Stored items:
*** Begin section ***
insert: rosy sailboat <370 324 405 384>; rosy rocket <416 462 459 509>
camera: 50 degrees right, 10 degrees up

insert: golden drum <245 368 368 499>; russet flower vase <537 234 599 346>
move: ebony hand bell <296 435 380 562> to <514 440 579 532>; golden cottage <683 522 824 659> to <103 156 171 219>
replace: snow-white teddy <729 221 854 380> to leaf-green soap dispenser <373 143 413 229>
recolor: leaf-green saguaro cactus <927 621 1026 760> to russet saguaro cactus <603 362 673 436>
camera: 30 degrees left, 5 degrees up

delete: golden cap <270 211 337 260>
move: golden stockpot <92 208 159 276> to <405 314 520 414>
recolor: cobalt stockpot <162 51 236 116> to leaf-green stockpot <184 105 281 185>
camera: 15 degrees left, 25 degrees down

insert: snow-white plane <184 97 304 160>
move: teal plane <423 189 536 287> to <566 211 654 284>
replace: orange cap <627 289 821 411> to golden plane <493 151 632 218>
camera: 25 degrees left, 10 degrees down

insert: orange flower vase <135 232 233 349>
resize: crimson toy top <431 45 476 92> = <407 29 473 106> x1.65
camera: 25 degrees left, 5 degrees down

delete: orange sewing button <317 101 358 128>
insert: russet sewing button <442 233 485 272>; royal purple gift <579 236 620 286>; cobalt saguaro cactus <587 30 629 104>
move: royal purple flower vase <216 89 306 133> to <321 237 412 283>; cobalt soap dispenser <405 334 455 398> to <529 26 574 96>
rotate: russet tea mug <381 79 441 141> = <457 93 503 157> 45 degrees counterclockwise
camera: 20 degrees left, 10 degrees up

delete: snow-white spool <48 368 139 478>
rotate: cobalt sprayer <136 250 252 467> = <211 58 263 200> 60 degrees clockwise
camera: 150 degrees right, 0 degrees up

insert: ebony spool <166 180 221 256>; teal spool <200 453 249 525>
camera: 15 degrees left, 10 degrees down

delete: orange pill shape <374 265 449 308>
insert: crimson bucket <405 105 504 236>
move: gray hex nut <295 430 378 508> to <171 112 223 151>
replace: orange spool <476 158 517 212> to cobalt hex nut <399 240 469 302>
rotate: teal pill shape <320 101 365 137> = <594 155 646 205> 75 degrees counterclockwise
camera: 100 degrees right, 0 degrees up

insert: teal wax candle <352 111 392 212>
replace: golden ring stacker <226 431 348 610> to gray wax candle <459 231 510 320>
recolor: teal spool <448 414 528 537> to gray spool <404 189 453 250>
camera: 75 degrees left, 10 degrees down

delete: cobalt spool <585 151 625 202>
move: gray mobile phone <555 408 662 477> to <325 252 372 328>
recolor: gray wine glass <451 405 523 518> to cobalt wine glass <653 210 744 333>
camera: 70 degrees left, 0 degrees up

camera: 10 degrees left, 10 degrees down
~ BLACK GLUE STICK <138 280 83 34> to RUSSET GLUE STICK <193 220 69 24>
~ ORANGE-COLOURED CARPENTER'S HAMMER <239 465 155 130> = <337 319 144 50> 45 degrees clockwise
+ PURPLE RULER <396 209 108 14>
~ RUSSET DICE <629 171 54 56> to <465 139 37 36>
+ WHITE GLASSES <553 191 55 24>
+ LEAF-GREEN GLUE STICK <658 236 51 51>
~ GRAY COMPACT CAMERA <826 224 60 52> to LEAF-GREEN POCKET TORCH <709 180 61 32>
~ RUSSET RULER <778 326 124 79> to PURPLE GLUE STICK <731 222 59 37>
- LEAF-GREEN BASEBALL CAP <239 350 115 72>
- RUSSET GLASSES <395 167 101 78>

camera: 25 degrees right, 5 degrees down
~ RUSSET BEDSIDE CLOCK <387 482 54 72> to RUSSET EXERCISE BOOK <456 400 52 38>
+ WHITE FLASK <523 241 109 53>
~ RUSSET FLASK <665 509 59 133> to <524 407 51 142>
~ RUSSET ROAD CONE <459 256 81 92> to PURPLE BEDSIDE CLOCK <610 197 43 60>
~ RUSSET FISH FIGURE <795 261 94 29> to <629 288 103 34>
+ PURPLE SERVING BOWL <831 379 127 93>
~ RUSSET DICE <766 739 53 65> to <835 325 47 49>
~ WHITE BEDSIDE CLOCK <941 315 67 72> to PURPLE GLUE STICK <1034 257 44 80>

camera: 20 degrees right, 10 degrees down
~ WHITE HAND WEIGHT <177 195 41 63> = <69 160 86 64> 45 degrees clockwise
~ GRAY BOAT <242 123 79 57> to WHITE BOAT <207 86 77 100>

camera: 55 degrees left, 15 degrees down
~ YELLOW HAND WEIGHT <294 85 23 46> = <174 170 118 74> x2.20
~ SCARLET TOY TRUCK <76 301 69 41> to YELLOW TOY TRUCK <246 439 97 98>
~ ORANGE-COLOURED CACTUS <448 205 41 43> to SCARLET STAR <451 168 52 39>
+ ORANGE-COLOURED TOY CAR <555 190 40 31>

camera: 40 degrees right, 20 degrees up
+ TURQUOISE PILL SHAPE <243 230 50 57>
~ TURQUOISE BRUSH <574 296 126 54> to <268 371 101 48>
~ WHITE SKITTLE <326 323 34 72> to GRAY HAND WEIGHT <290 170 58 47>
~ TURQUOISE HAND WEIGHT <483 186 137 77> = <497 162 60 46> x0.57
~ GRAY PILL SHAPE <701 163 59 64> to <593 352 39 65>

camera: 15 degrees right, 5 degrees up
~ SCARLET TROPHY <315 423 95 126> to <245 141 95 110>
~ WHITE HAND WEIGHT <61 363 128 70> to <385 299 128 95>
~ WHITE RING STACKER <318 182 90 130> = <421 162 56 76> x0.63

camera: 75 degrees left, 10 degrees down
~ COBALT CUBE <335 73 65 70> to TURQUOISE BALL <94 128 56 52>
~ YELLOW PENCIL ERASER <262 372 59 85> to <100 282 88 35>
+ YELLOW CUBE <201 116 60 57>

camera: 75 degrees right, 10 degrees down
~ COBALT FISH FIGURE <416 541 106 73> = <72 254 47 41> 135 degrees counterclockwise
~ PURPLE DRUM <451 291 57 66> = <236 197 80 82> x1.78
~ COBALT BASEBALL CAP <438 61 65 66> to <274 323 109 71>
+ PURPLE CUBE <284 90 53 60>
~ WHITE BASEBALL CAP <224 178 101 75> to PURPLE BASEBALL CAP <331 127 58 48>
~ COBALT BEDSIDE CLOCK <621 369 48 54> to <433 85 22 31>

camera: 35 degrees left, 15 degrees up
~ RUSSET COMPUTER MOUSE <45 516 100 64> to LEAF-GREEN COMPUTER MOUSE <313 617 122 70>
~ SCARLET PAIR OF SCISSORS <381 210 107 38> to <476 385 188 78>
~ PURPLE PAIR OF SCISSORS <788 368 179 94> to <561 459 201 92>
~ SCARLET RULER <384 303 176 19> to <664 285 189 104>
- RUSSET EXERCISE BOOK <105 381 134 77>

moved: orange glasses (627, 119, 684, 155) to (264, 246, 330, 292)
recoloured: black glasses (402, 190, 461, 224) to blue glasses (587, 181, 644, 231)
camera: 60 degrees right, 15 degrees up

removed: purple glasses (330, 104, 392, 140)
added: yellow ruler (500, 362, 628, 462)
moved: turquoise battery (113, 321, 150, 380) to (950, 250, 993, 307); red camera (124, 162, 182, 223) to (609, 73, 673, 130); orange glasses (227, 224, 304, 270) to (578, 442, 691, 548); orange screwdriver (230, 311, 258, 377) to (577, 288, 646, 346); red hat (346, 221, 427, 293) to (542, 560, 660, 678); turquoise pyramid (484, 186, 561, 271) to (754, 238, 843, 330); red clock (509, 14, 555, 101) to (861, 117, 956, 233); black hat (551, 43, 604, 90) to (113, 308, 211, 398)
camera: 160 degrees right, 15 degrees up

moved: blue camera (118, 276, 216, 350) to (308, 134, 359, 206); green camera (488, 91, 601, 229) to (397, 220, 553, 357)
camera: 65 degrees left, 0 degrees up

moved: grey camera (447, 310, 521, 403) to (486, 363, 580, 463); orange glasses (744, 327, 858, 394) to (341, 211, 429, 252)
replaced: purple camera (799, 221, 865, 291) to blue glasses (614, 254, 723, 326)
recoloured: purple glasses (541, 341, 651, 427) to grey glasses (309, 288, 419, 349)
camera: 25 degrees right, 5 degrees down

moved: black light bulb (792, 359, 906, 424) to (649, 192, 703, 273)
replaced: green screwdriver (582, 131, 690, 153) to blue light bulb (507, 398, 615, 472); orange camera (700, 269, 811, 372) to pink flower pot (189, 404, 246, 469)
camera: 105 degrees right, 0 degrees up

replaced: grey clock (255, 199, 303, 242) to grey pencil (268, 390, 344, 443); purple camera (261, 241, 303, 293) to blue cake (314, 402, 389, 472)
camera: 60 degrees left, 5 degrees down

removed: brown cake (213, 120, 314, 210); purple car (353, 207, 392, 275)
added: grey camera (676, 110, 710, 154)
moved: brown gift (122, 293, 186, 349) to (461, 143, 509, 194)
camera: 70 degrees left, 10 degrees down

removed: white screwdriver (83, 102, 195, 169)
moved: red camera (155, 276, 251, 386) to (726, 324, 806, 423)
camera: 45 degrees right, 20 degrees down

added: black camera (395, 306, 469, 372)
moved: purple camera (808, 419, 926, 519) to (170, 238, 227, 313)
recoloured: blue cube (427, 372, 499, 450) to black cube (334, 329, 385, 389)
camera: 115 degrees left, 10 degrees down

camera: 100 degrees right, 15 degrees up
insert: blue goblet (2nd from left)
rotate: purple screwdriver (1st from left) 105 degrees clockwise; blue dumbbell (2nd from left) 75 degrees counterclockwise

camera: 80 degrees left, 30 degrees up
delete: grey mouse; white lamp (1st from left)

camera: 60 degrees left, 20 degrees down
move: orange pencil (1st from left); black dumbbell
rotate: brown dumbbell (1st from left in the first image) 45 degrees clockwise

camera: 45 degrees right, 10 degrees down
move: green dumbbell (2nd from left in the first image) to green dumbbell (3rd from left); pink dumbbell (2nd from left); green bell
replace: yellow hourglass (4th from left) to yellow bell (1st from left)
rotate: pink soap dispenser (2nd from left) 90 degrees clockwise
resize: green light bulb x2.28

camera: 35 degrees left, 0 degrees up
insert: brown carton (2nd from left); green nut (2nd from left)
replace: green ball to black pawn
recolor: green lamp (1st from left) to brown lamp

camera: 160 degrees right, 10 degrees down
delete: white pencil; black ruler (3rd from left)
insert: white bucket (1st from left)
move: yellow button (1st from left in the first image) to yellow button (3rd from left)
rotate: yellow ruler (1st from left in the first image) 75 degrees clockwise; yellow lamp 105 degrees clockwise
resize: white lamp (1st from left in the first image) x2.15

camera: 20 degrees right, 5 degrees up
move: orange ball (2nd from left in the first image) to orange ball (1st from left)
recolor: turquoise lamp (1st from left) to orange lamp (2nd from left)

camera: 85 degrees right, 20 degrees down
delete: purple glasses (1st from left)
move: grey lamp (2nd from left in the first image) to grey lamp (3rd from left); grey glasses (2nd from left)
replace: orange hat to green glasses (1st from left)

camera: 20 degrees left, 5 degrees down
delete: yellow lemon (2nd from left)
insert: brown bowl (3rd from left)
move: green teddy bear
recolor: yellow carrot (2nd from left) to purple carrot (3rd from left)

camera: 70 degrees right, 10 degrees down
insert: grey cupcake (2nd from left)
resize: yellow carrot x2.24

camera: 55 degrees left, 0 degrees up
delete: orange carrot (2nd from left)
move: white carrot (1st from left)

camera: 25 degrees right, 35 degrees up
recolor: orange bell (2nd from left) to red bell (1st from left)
*** End section ***
Starting at the line that has "<731 222 59 37>" and ending at the line that has "- LEAF-GREEN BASEBALL CAP <239 350 115 72>", please write out the lines above exactly, leaving out all others.

~ RUSSET RULER <778 326 124 79> to PURPLE GLUE STICK <731 222 59 37>
- LEAF-GREEN BASEBALL CAP <239 350 115 72>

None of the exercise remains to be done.